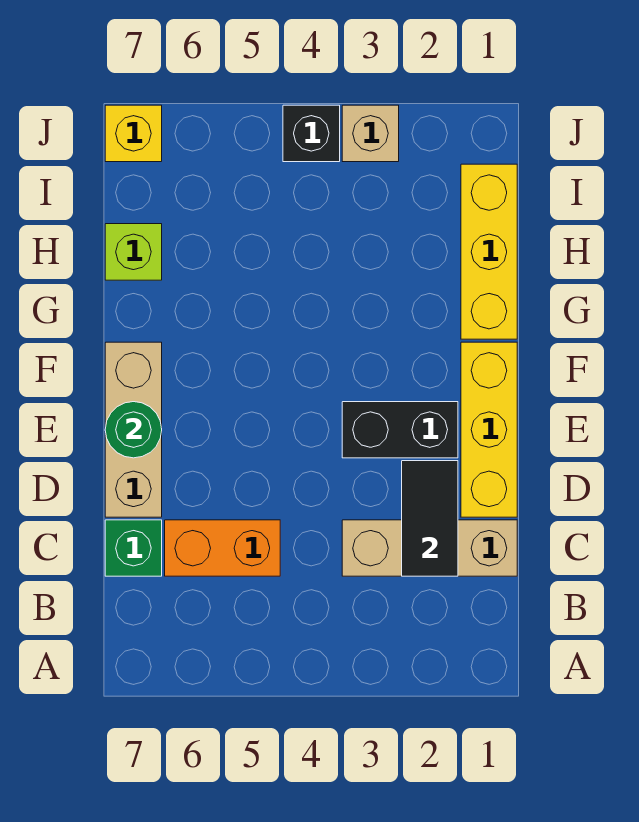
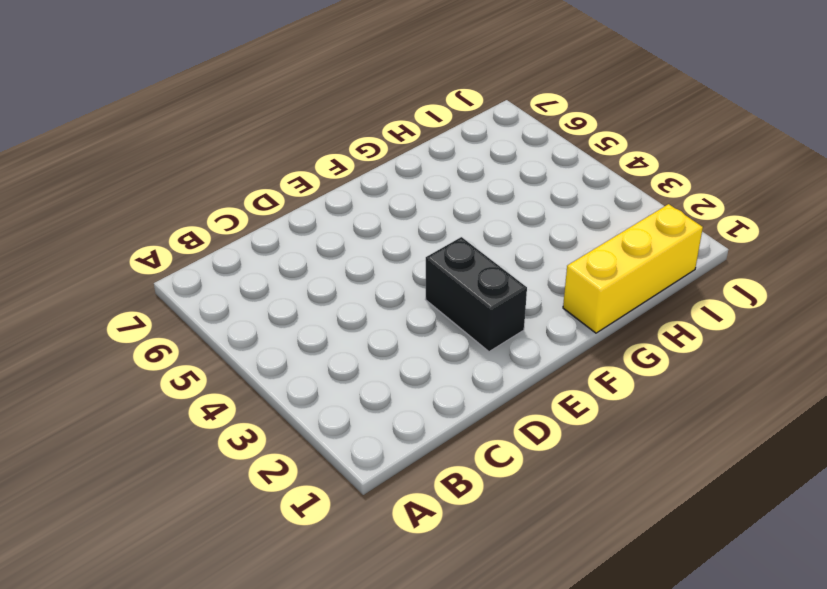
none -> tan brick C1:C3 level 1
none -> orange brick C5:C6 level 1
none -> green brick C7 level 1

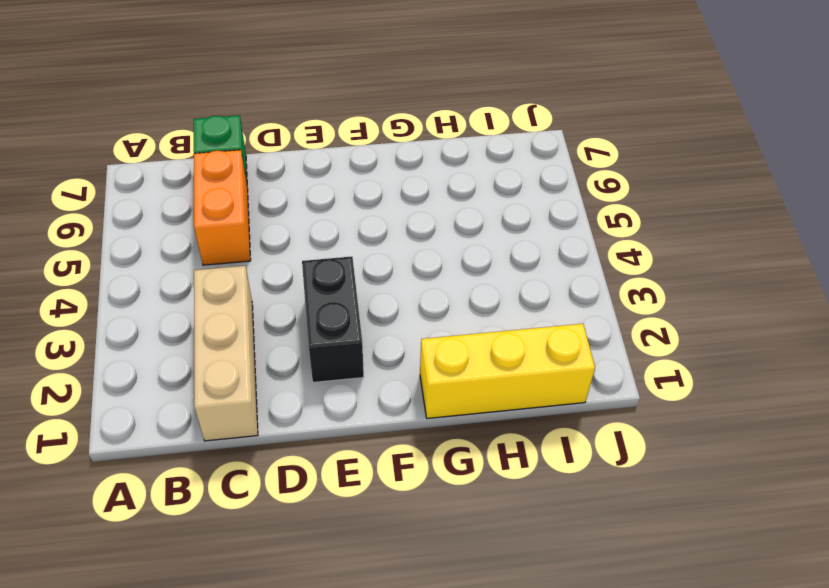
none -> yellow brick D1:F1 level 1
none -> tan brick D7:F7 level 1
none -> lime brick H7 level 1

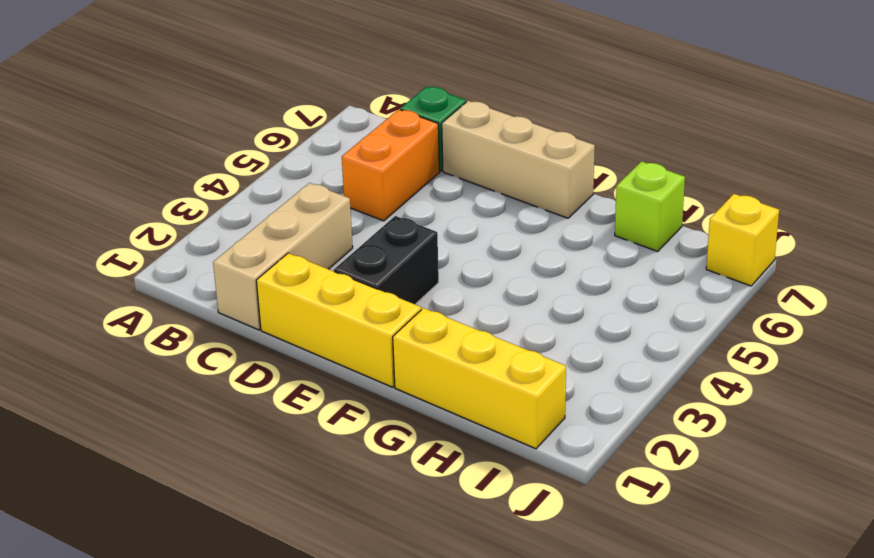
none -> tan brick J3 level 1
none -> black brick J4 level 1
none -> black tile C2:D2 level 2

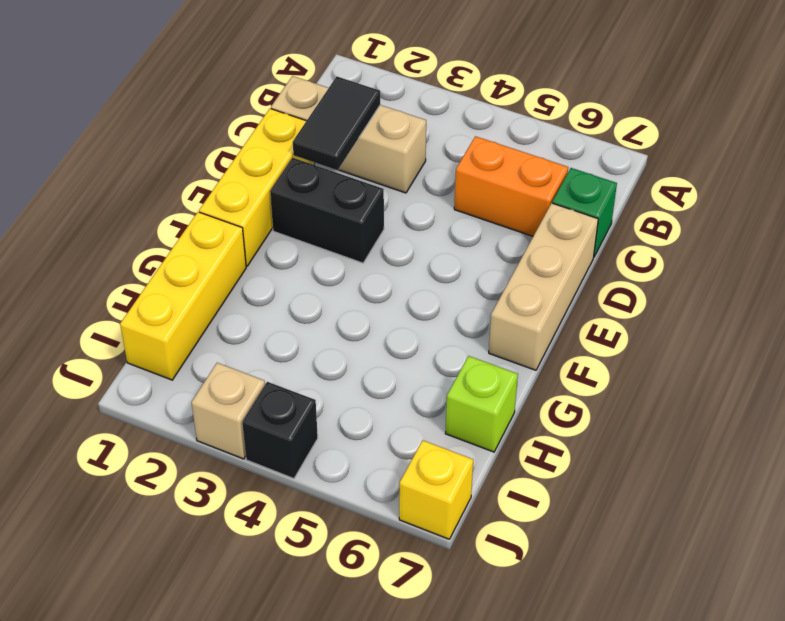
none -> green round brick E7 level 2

...

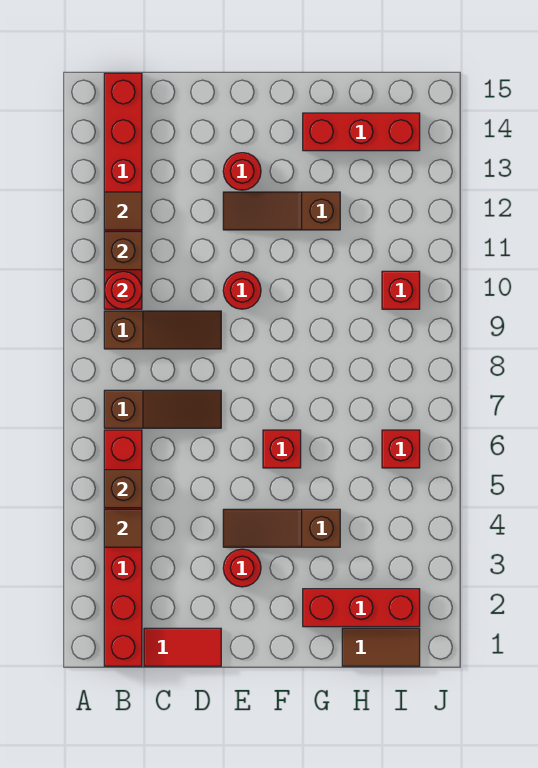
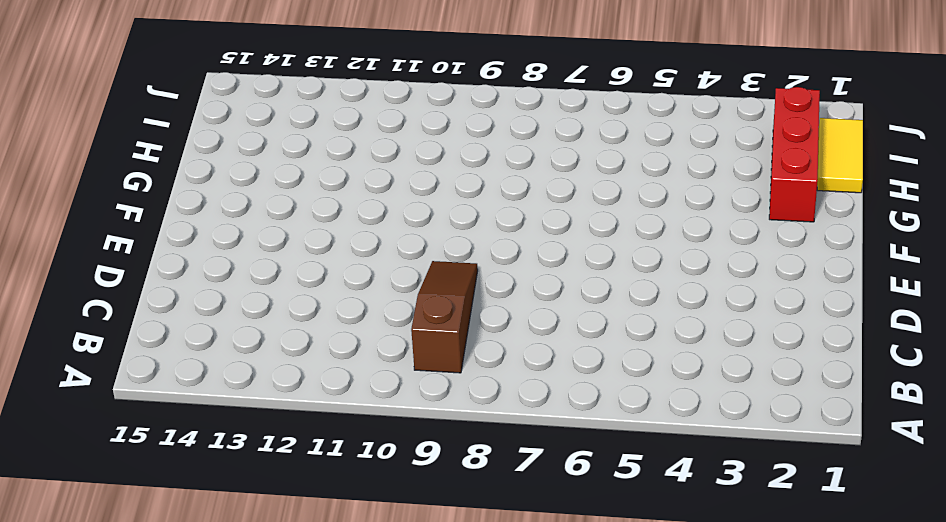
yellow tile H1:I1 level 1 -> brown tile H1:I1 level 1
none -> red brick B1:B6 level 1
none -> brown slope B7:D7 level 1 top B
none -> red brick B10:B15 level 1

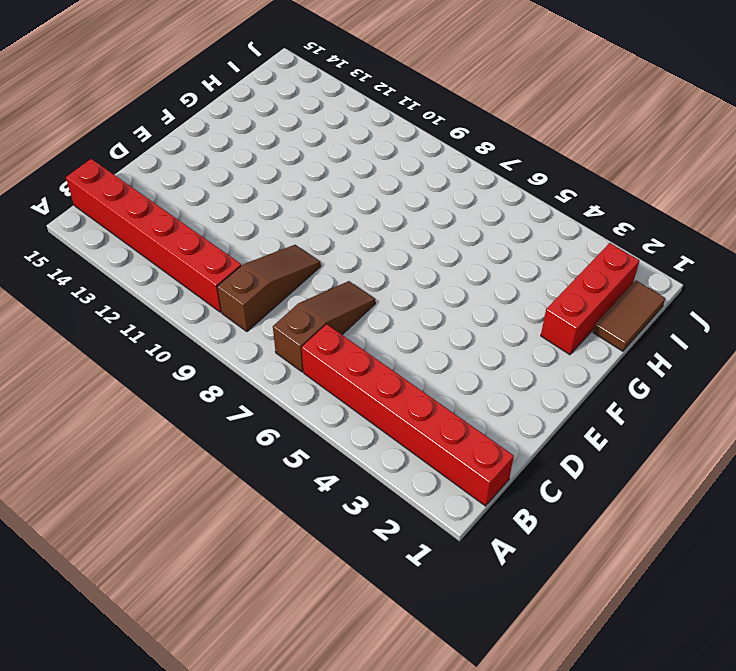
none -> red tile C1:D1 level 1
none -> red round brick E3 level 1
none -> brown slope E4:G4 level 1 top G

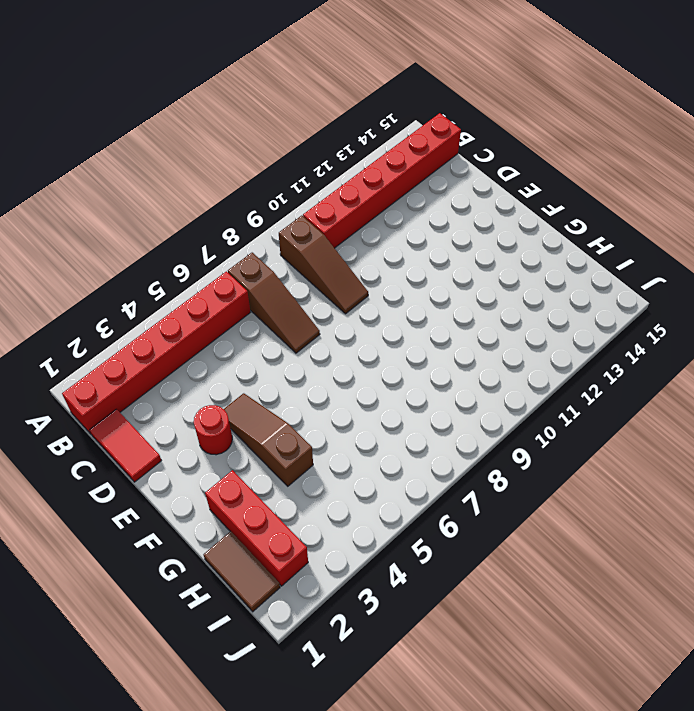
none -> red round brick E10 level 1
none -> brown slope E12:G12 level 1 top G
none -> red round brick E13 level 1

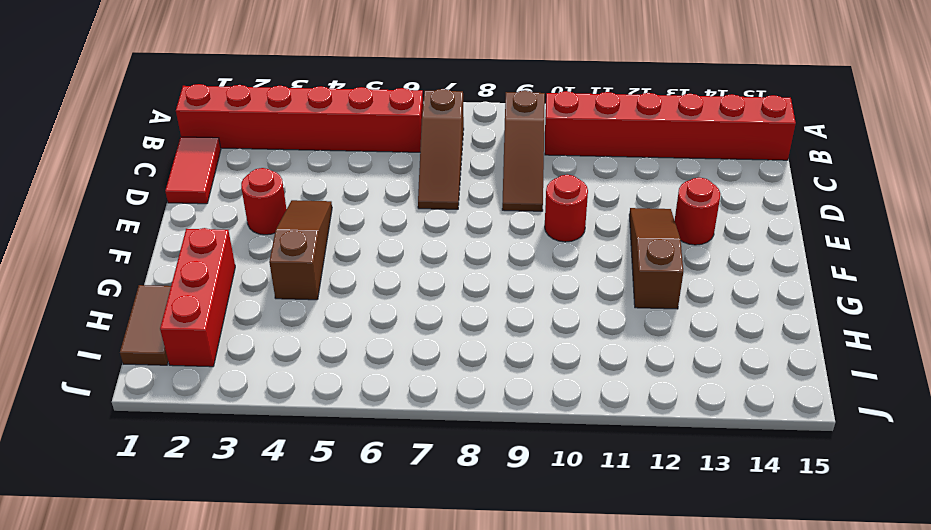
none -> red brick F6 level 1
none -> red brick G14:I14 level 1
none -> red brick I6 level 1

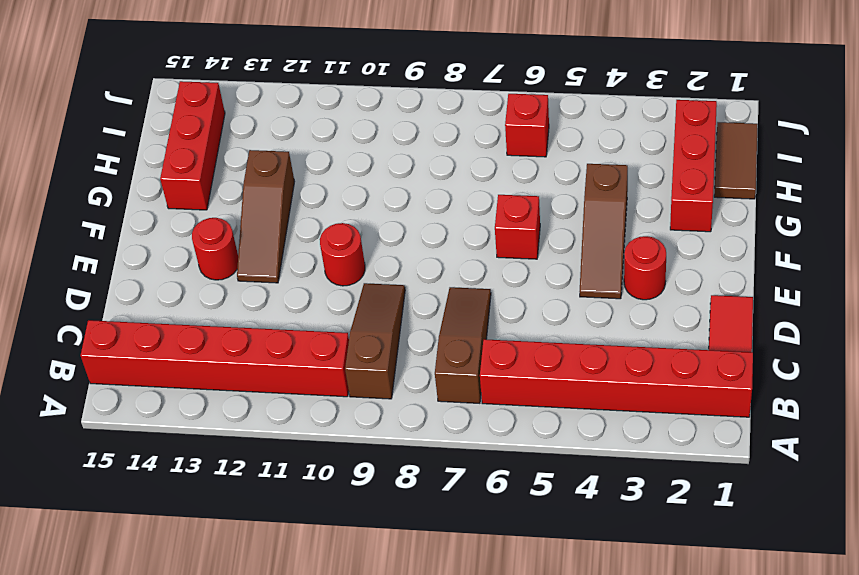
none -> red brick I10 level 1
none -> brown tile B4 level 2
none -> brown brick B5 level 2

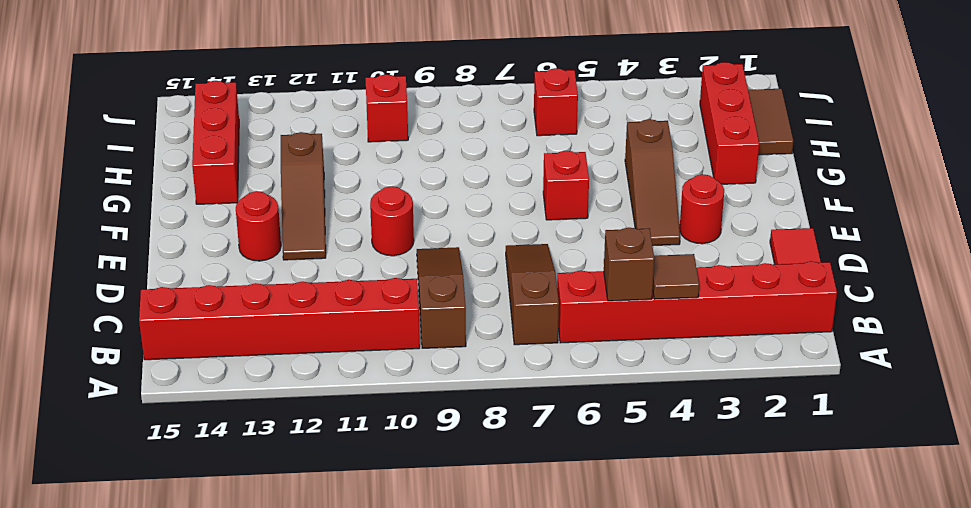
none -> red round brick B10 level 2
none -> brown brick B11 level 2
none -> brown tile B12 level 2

---

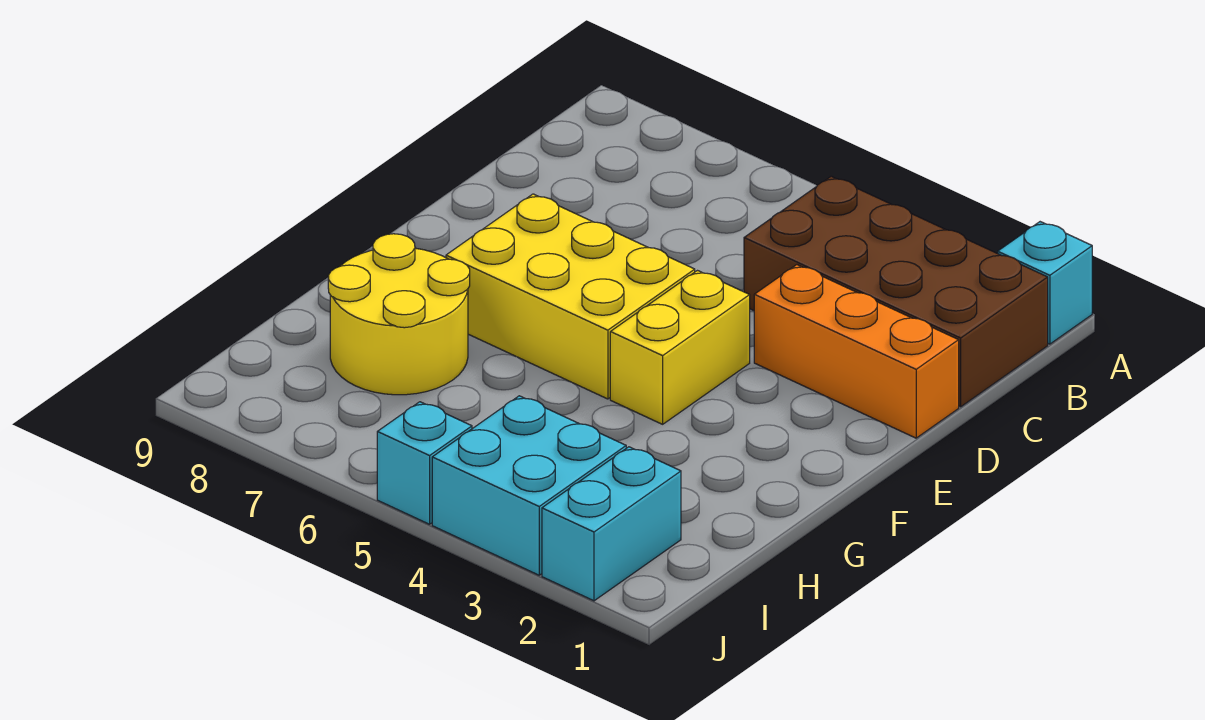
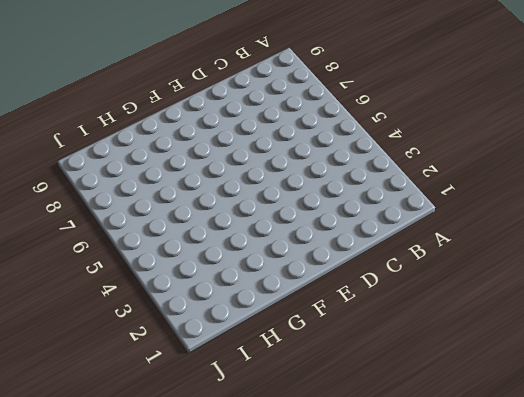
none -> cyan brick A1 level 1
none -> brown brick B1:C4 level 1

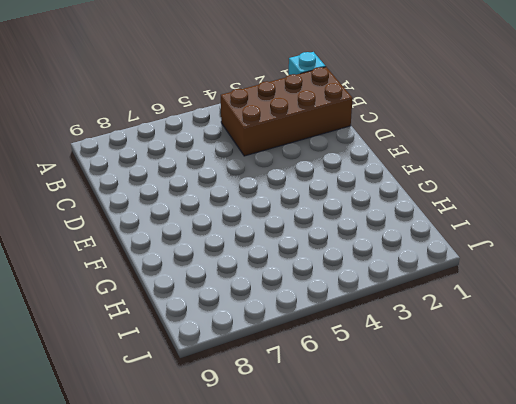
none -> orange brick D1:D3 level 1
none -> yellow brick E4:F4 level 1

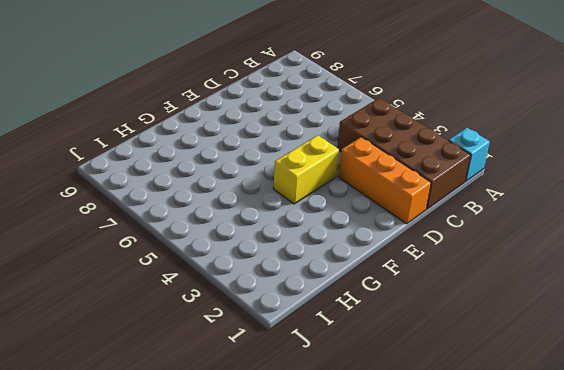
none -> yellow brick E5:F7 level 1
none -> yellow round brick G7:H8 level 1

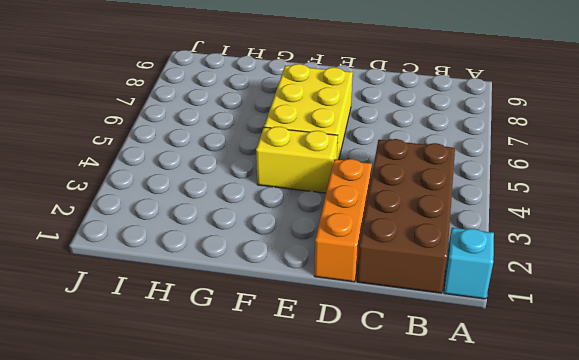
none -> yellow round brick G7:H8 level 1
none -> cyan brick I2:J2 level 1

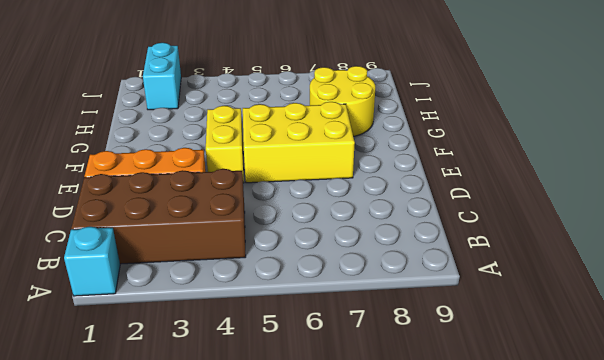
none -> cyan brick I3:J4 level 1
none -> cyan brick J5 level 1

■ Exercise instructions: Find every line of the data that includes the string "black". Copy each of those lines.

■ Expected answer:
none -> black brick J4 level 1
none -> black tile C2:D2 level 2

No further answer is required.